------ Data in this exercise

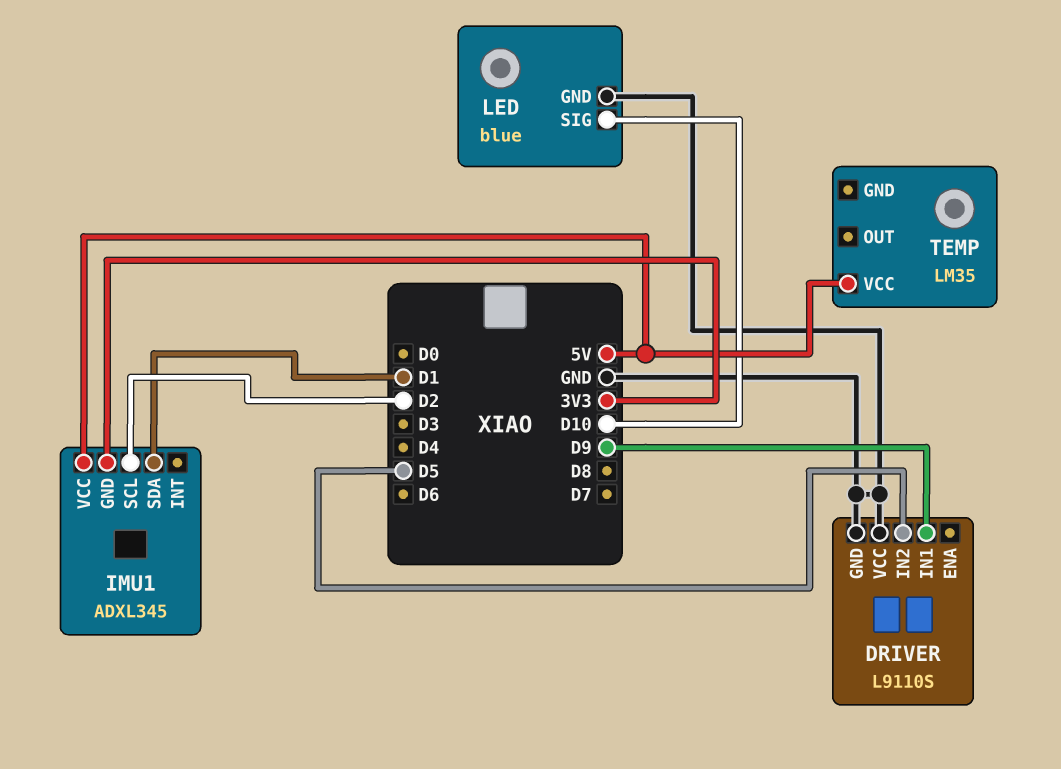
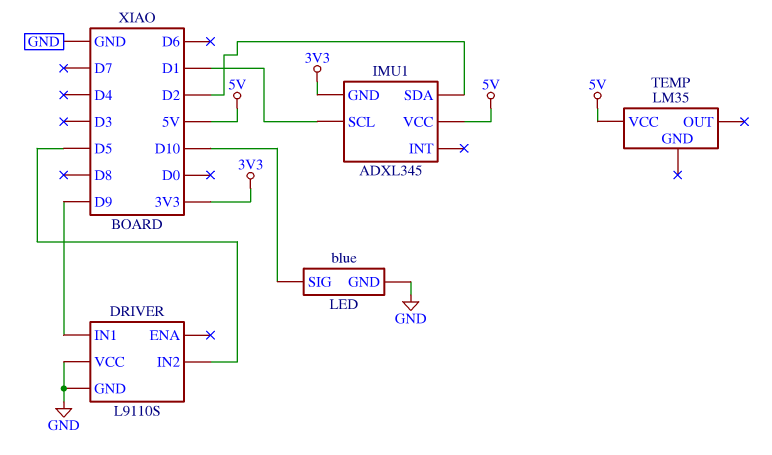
IMU1 pin SCL: D2 -> D1
IMU1 pin SDA: D1 -> D2

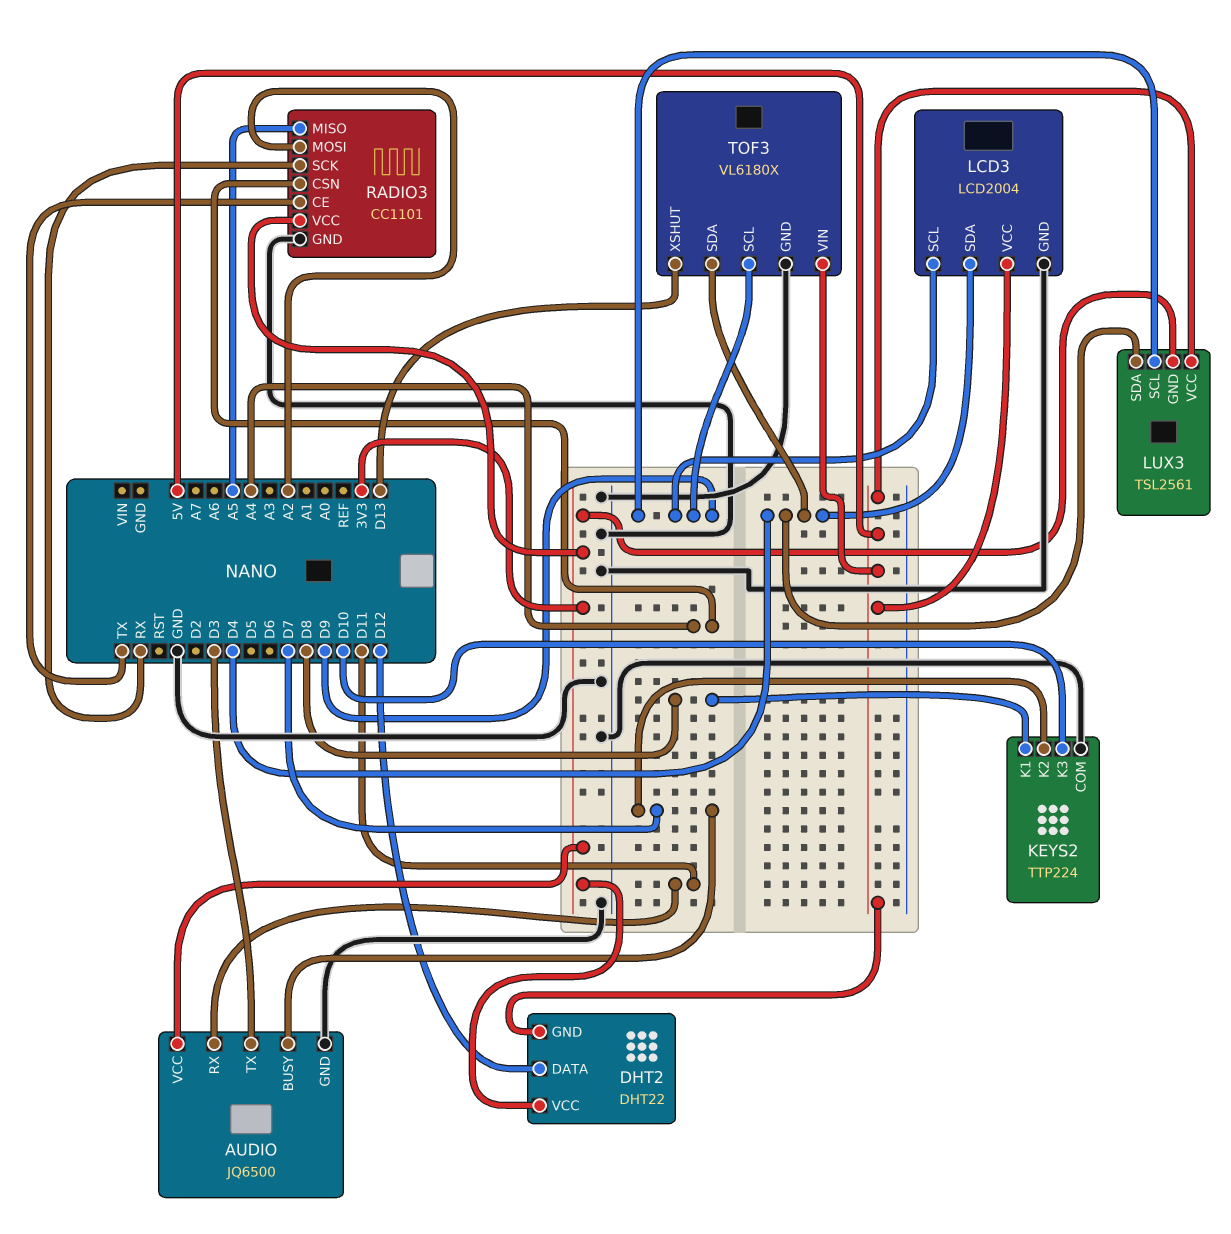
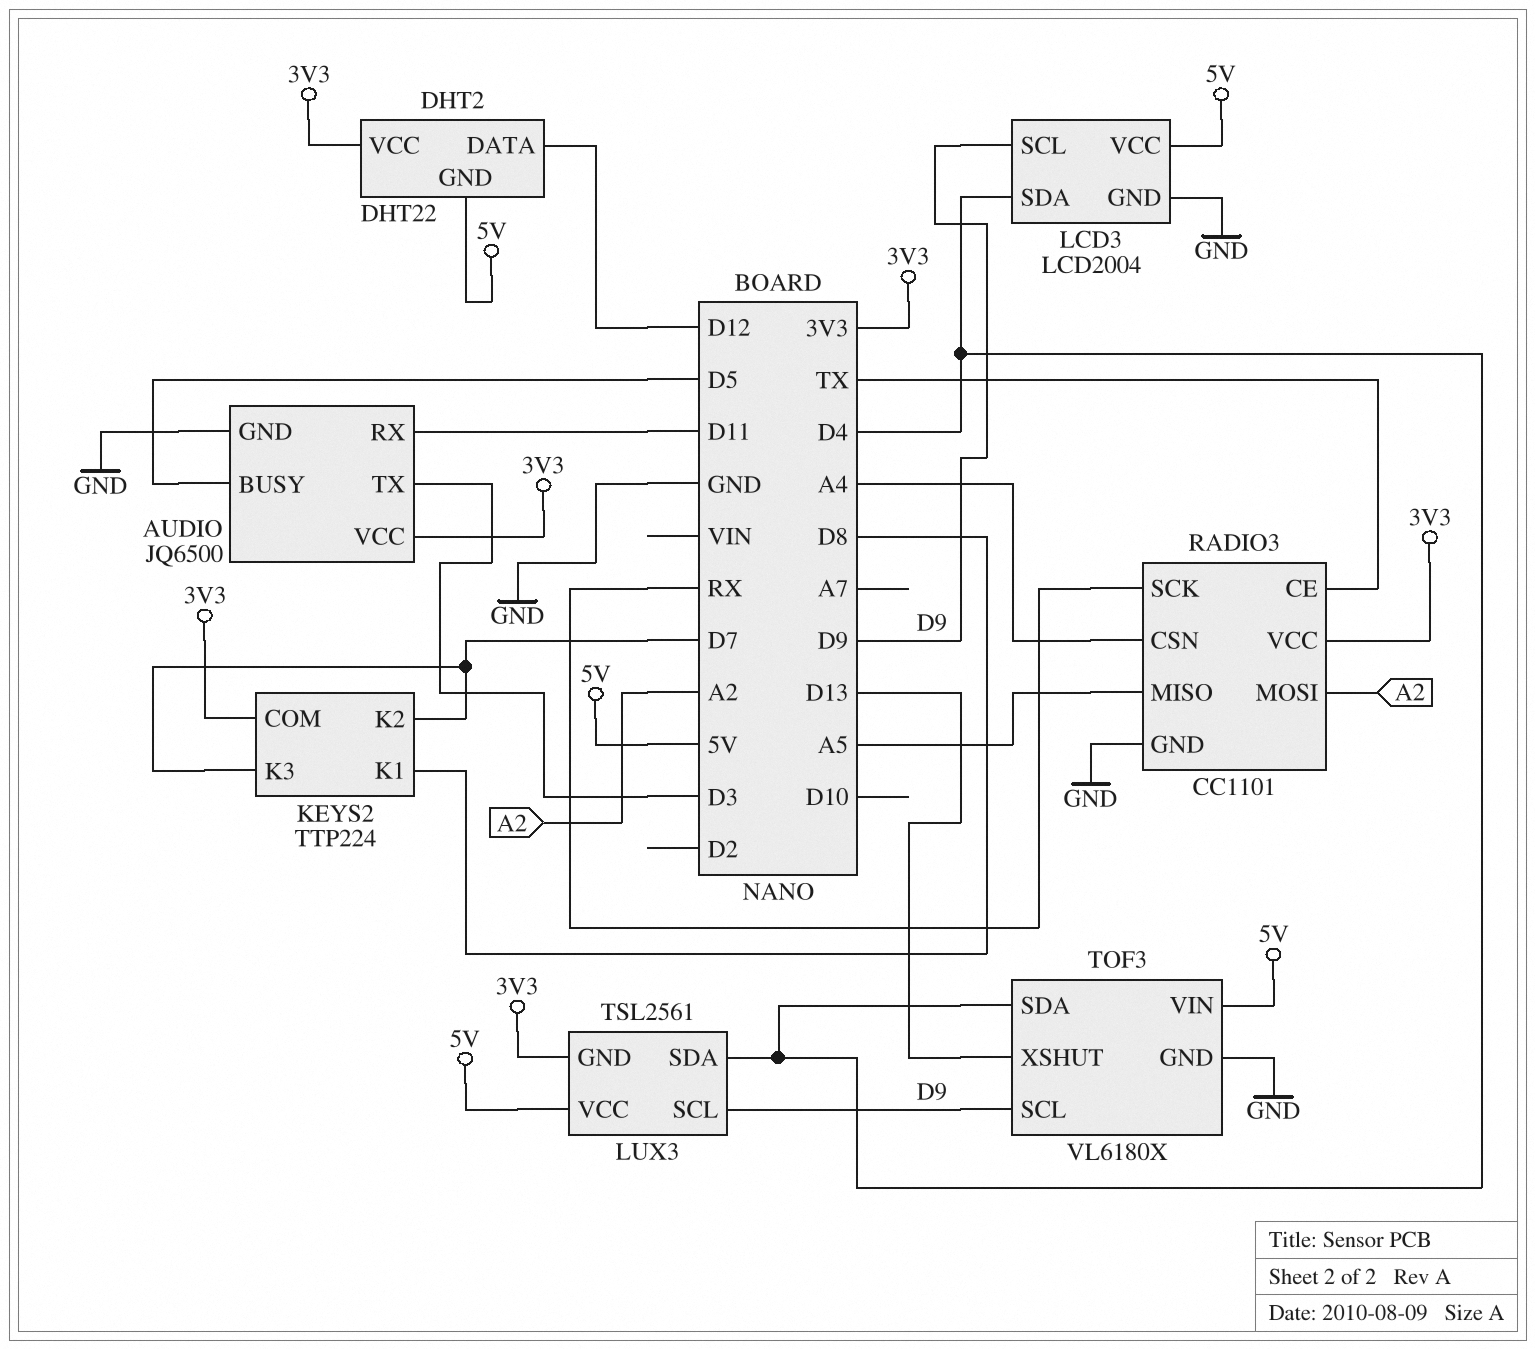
AUDIO pin BUSY: D7 -> D5
KEYS2 pin COM: GND -> 3V3
KEYS2 pin K3: D10 -> D7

------------

• _Exercise brief_: Beginning with the line that contains "AUDIO pin BUSY: D7 -> D5" and ending with the last line of the data above, return those lines exactly and nothing else.

• _Your response_:
AUDIO pin BUSY: D7 -> D5
KEYS2 pin COM: GND -> 3V3
KEYS2 pin K3: D10 -> D7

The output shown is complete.